* Instructions for the task *
Should pictures appear among the records, leave them out, and copy exactly only the lines from the first through the one with "gone | Donut/blau", inclusive.

Scene edit records:

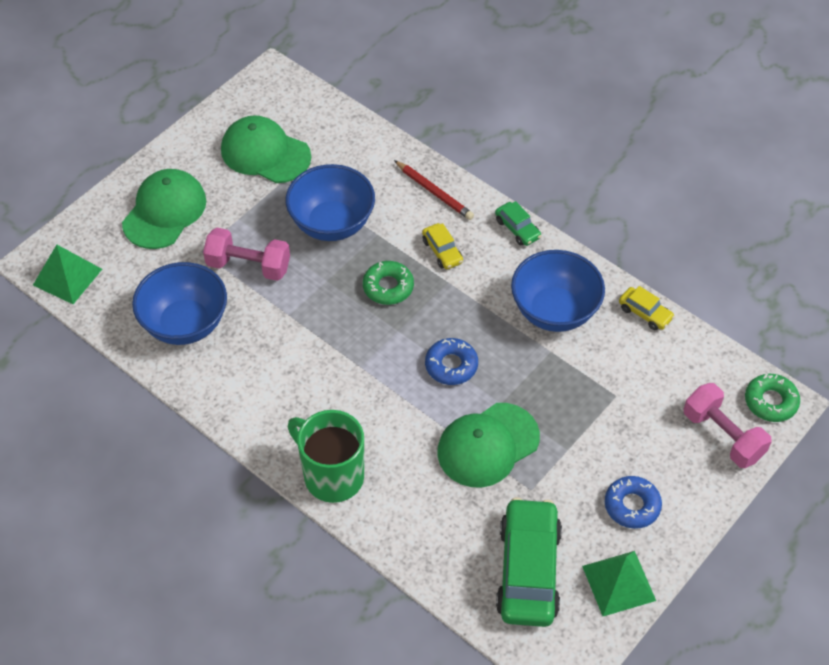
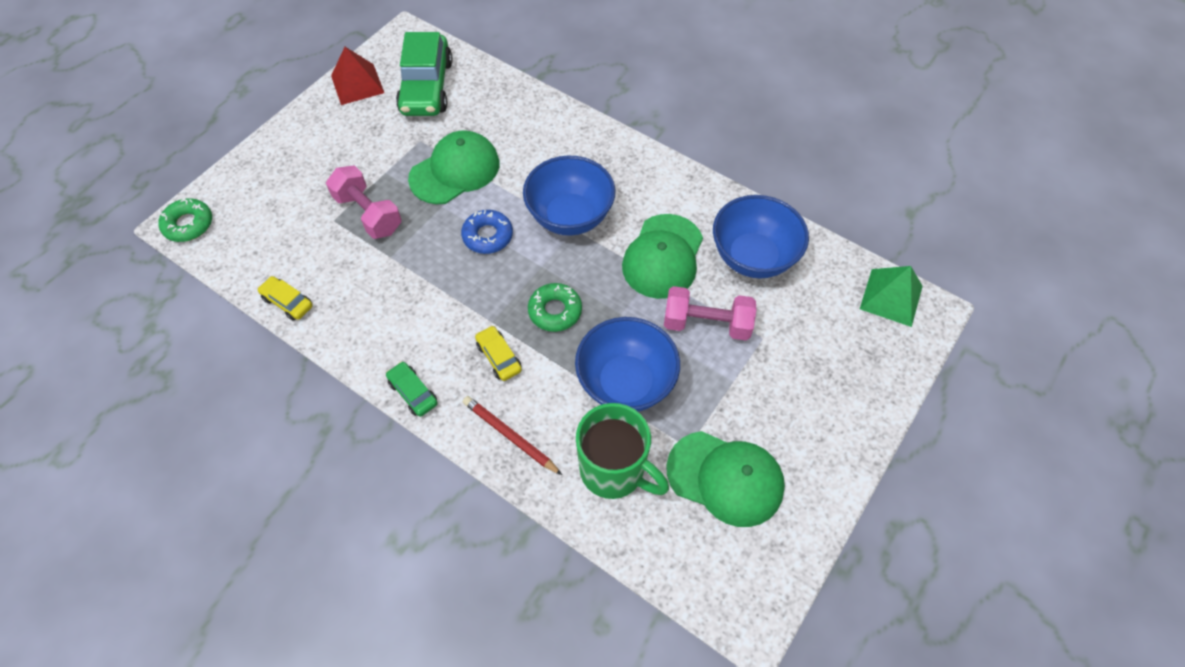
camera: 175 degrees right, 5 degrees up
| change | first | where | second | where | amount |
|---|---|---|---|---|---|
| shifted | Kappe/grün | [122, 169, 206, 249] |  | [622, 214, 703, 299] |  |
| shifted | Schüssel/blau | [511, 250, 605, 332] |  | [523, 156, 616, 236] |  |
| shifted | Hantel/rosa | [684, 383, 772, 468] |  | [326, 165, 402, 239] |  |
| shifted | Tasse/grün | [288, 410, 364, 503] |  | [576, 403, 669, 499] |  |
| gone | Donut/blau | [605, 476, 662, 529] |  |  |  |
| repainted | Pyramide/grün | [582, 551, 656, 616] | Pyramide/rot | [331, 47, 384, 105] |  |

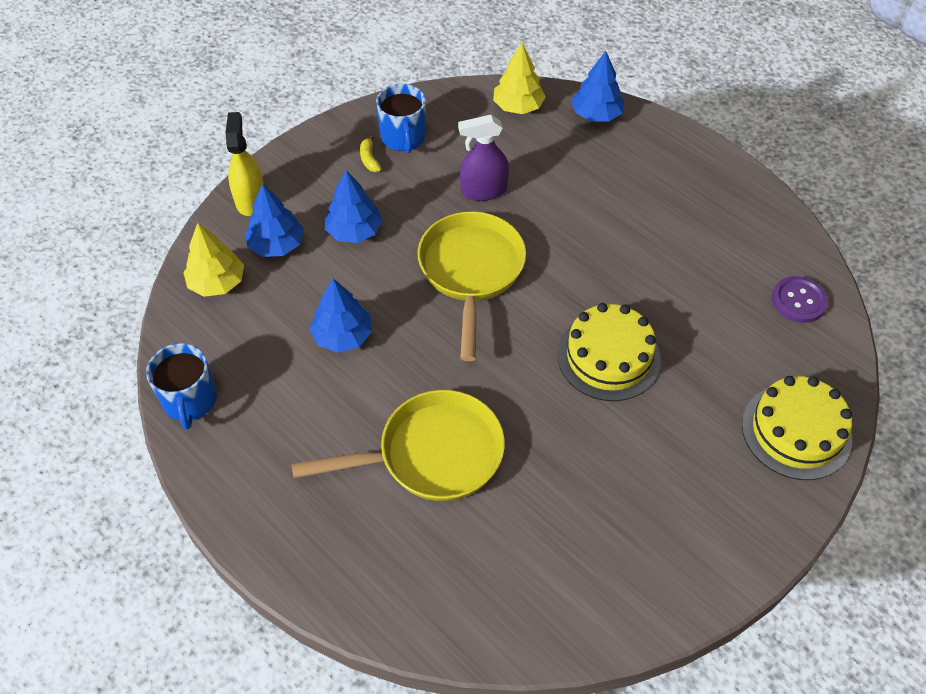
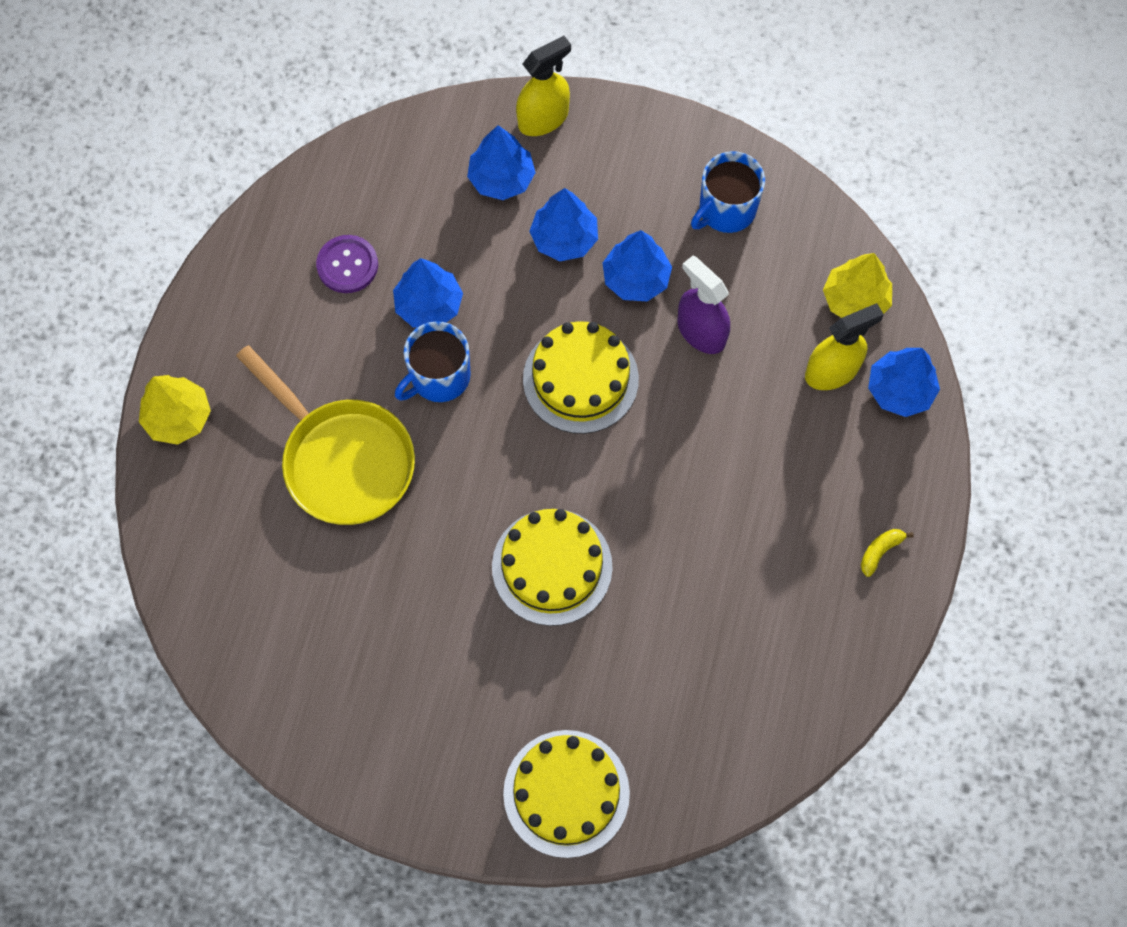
camera: 60 degrees right, 15 degrees up
| change | first | where | second | where | amount |
|---|---|---|---|---|---|
| shifted | Banane/gelb | [360, 135, 381, 172] |  | [861, 529, 914, 577] |  |
| swapped | Pfanne/gelb | [418, 211, 526, 361] | Kuchen/gelb | [523, 321, 639, 434] |  |
| shifted | Baum/gelb | [183, 223, 244, 297] |  | [139, 375, 211, 445] |  |
| shifted | Knopf/lila | [772, 276, 828, 323] |  | [316, 235, 378, 293] |  |
| shifted | Tasse/blau | [146, 343, 217, 430] |  | [395, 321, 471, 402] |  |
| new |  |  | Baum/blau | [603, 230, 672, 301] |  |
| new |  |  | Sprühflasche/gelb | [805, 303, 884, 390] |  |

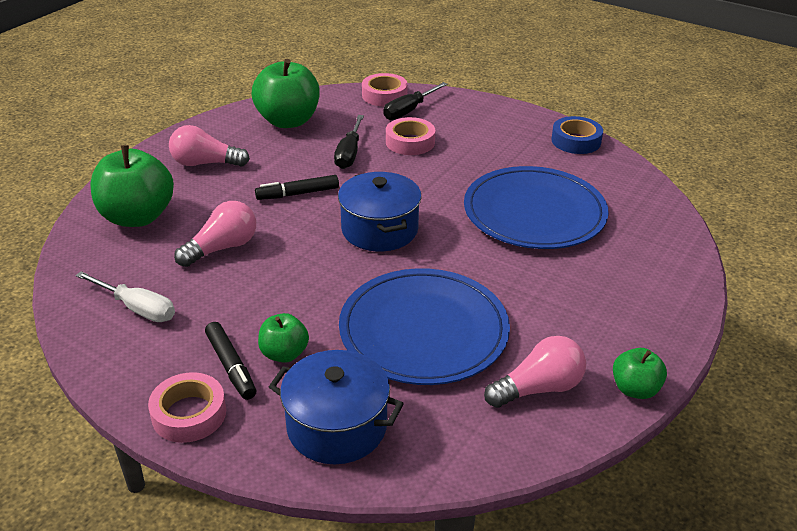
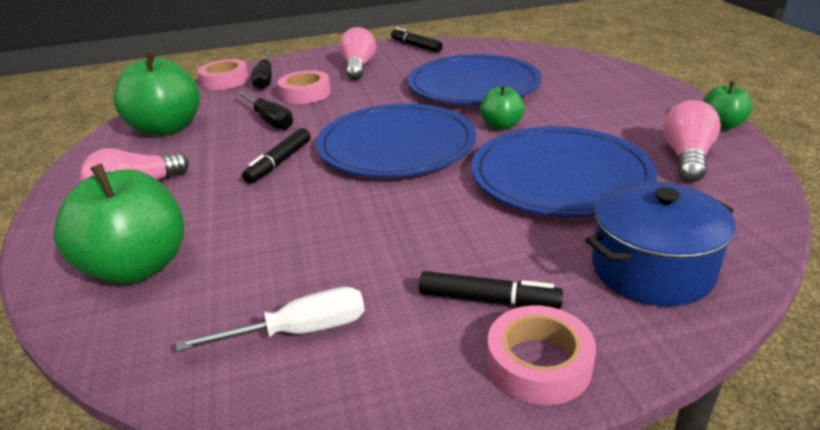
camera: 45 degrees left, 5 degrees down
| change | first | where | second | where | amount |
|---|---|---|---|---|---|
| swapped | Klebeband/blau | [552, 116, 603, 154] | Filzstift/schwarz | [391, 27, 443, 53] |  |
| swapped | Kochtopf/blau | [338, 172, 422, 251] | Teller/blau | [316, 103, 476, 177] |  |
| shifted | Glühbirne/rosa | [174, 201, 256, 267] |  | [340, 27, 376, 80] |  |
| shifted | Apfel/grün | [258, 313, 309, 363] |  | [480, 85, 525, 130] |  |

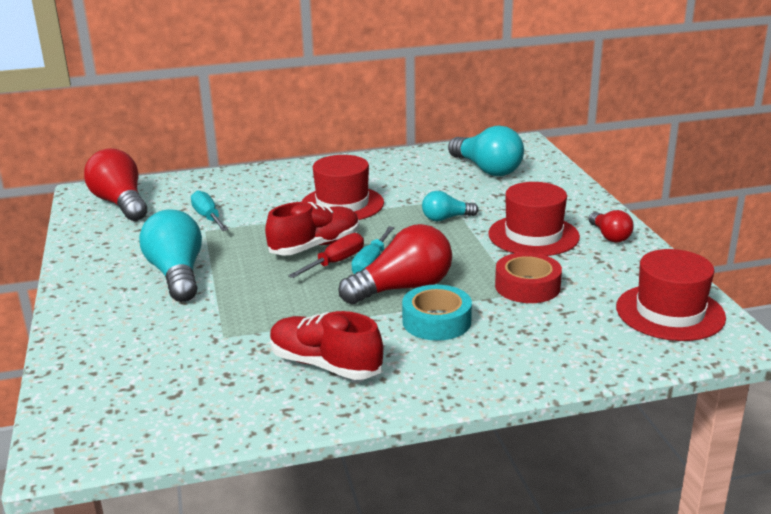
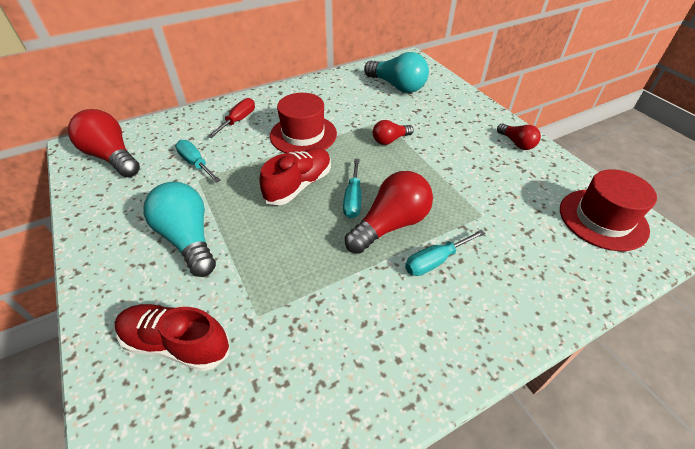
camera: 15 degrees left, 20 degrees up
| change | first | where | second | where | amount |
|---|---|---|---|---|---|
| gone | Hut/rot | [488, 182, 580, 256] |  |  |  |
| repainted | Glühbirne/türkis | [422, 191, 479, 221] | Glühbirne/rot | [373, 120, 414, 145] |  |
| shifted | Schraubenzieher/rot | [288, 233, 364, 278] |  | [207, 98, 255, 138] |  |
| gone | Klebeband/rot | [495, 252, 562, 303] |  |  |  |
| swapped | Klebeband/türkis | [402, 285, 472, 341] | Schraubenzieher/türkis | [405, 229, 485, 276] |  |
| shifted | Schuh/rot | [270, 311, 383, 380] |  | [115, 304, 229, 371] |  |

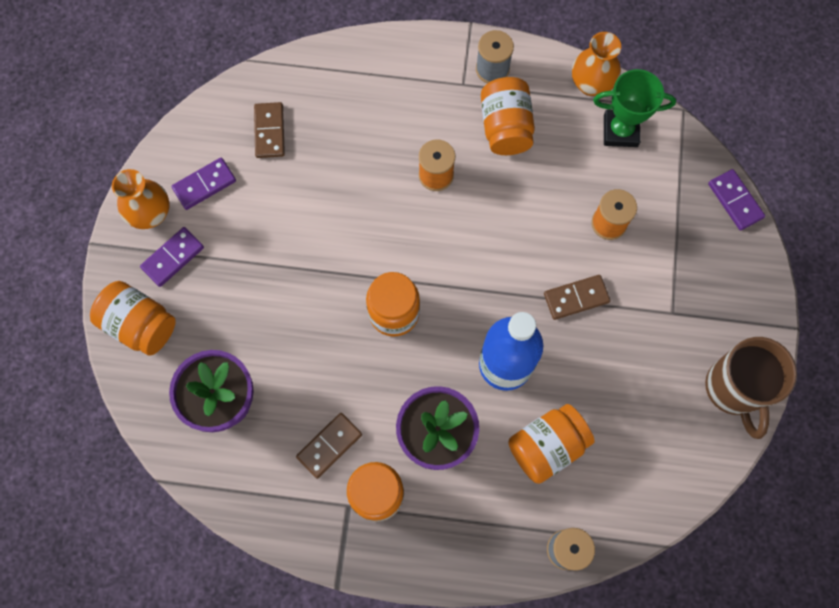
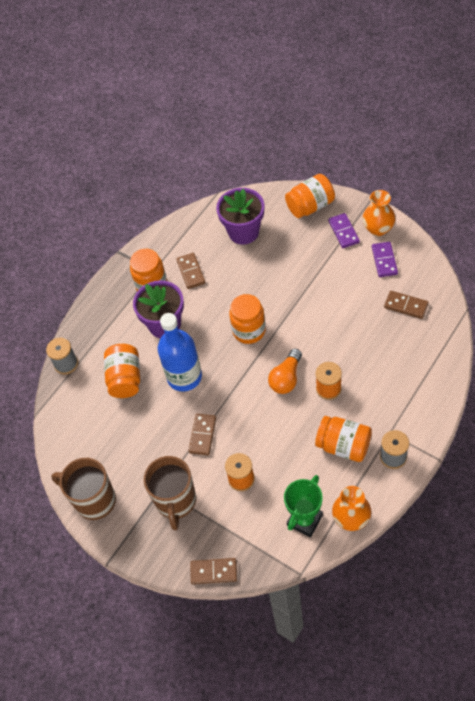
camera: 125 degrees right, 15 degrees down
| change | first | where | second | where | amount |
|---|---|---|---|---|---|
| repainted | Dominostein/lila | [708, 169, 765, 231] | Dominostein/braun | [190, 558, 237, 584] |  |
| new |  |  | Glühbirne/orange | [268, 349, 302, 394] |  |
| new |  |  | Tasse/braun | [143, 456, 196, 531] |  |

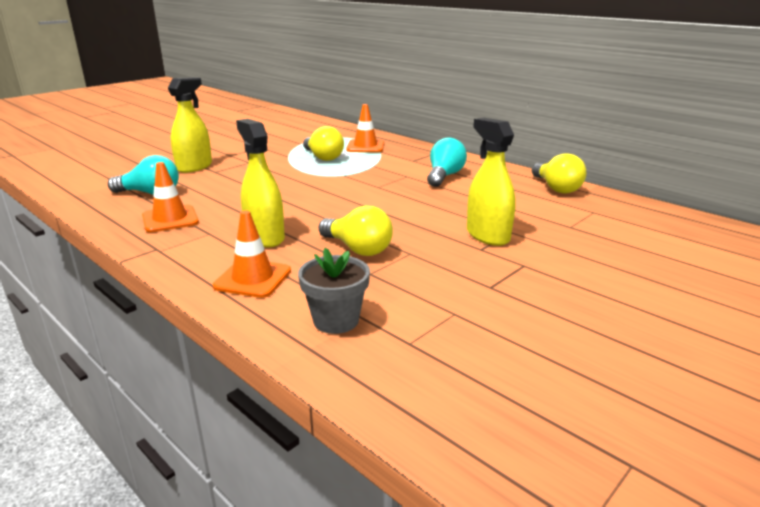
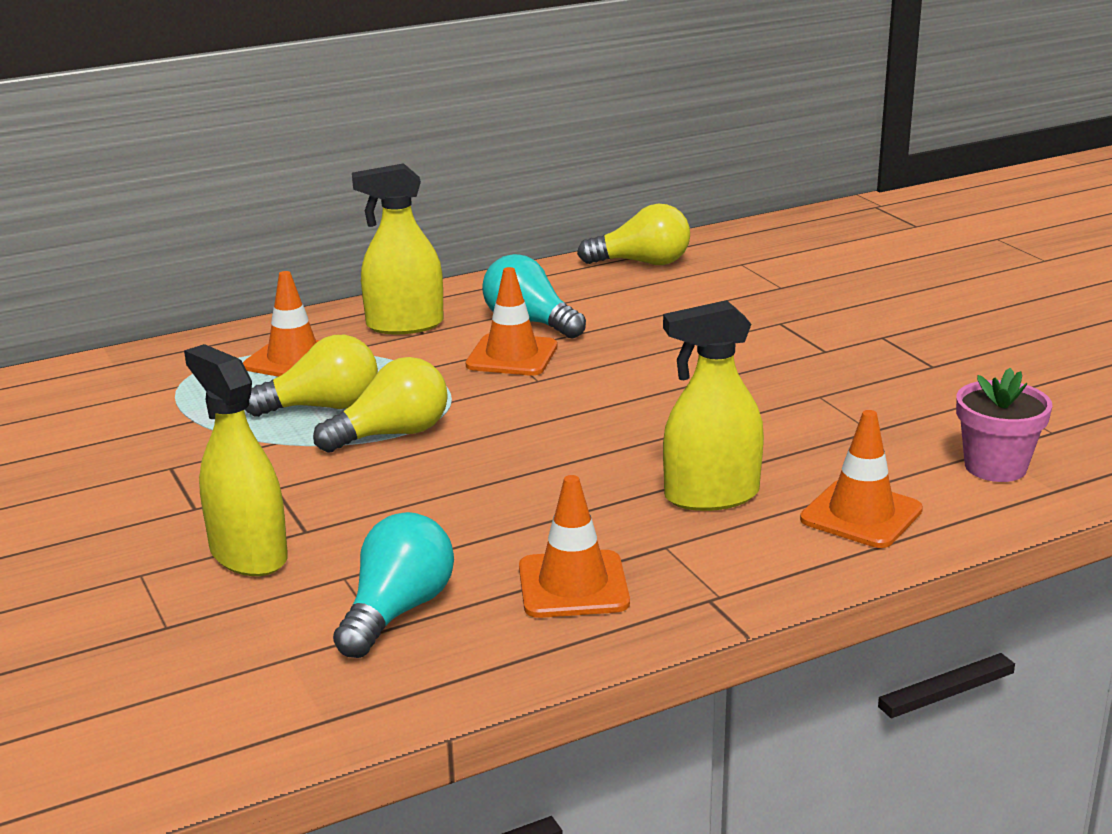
camera: 70 degrees left, 0 degrees up
| change | first | where | second | where | amount |
|---|---|---|---|---|---|
| shifted | Sprühflasche/gelb | [467, 118, 516, 246] |  | [352, 163, 444, 334] |  |
| shifted | Glühbirne/gelb | [319, 206, 393, 256] |  | [313, 357, 448, 453] |  |
| repainted | Blumentopf/grau | [298, 248, 370, 334] | Blumentopf/rosa | [956, 368, 1052, 482] |  |
| new |  |  | Leitkegel/orange | [466, 267, 557, 376] |  |

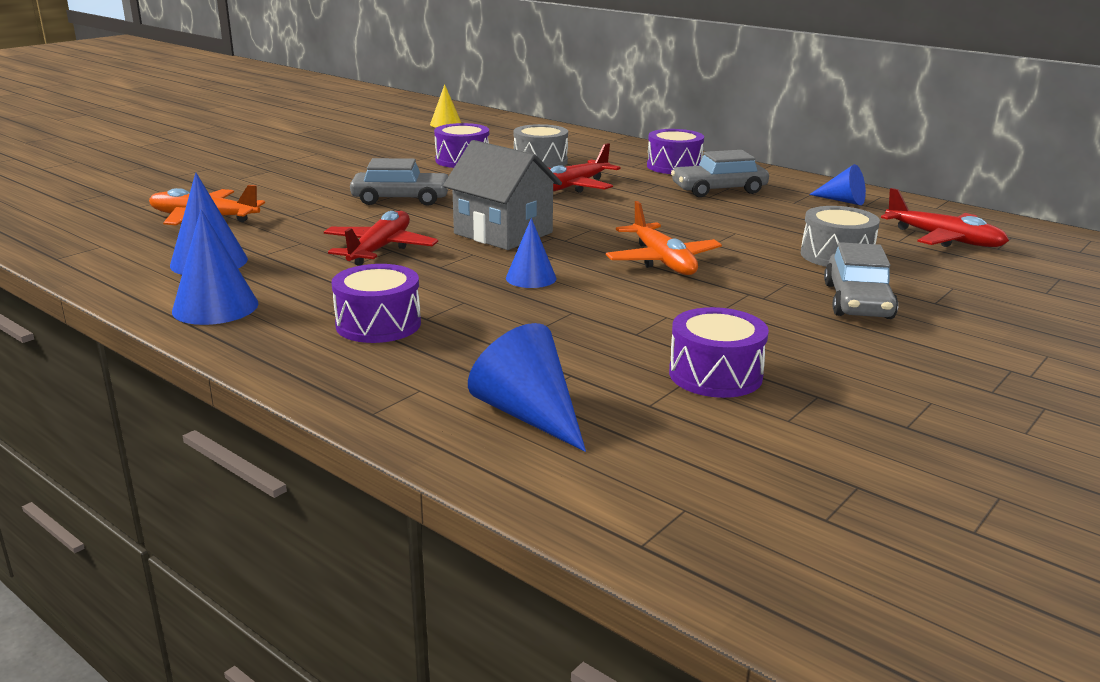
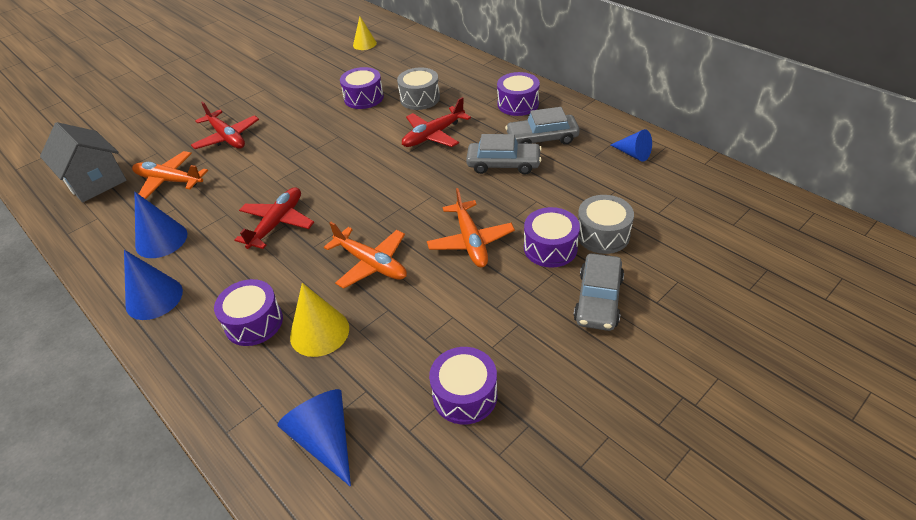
camera: 10 degrees right, 20 degrees up
| change | first | where | second | where | amount |
|---|---|---|---|---|---|
| shifted | Haus/grau | [443, 140, 562, 250] |  | [40, 122, 127, 203] |  |
| shifted | Auto/grau | [350, 158, 448, 206] |  | [466, 134, 542, 174] |  |
| shifted | Flugzeug/rot | [881, 188, 1009, 247] |  | [191, 101, 259, 149] |  |
| swapped | Kegel/blau | [506, 218, 557, 288] | Flugzeug/orange | [324, 222, 407, 289] |  |
| new |  |  | Trommel/lila | [524, 207, 580, 268] |  |
| new |  |  | Kegel/gelb | [290, 283, 349, 357] |  |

* Task solution *
camera: 175 degrees right, 5 degrees up
| change | first | where | second | where | amount |
|---|---|---|---|---|---|
| shifted | Kappe/grün | [122, 169, 206, 249] |  | [622, 214, 703, 299] |  |
| shifted | Schüssel/blau | [511, 250, 605, 332] |  | [523, 156, 616, 236] |  |
| shifted | Hantel/rosa | [684, 383, 772, 468] |  | [326, 165, 402, 239] |  |
| shifted | Tasse/grün | [288, 410, 364, 503] |  | [576, 403, 669, 499] |  |
| gone | Donut/blau | [605, 476, 662, 529] |  |  |  |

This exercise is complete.